▸ **What is required**: In the data below, find each line that contains the word "hexagon" and copy it.

▸ **Material for this task**:
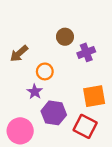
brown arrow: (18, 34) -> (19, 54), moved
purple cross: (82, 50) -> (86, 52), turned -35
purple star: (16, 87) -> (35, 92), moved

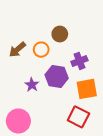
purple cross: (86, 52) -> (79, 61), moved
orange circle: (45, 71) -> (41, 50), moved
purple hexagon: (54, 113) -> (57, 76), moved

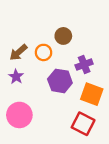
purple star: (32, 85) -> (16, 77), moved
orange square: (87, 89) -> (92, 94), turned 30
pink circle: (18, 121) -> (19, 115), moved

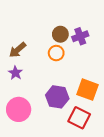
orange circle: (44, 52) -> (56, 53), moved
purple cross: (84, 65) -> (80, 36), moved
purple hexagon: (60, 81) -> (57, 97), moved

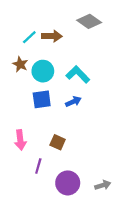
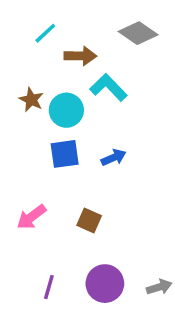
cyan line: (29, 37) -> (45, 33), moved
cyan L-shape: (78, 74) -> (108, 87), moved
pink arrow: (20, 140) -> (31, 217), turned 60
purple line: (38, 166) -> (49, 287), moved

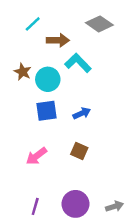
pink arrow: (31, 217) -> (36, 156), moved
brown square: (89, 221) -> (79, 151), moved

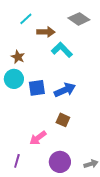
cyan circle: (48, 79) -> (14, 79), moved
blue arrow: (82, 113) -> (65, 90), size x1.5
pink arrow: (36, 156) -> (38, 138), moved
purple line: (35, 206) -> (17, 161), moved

==

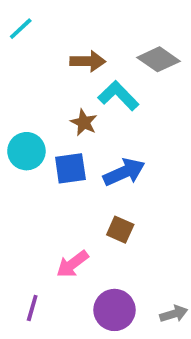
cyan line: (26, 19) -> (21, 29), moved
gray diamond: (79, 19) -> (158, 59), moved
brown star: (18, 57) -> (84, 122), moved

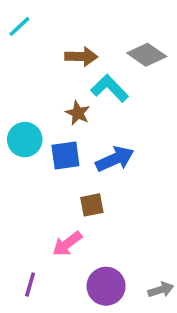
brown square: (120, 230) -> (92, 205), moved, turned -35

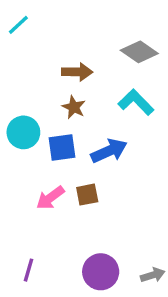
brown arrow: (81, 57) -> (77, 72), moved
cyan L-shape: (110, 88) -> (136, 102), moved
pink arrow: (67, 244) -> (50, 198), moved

--

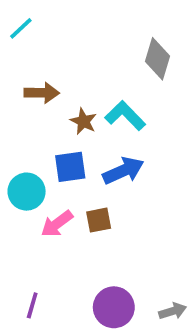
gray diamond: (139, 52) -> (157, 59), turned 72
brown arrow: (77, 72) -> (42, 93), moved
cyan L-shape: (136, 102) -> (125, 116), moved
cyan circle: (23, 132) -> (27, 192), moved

▸ **Result of the exercise**:
purple hexagon: (54, 113) -> (57, 76), moved
purple hexagon: (60, 81) -> (57, 97), moved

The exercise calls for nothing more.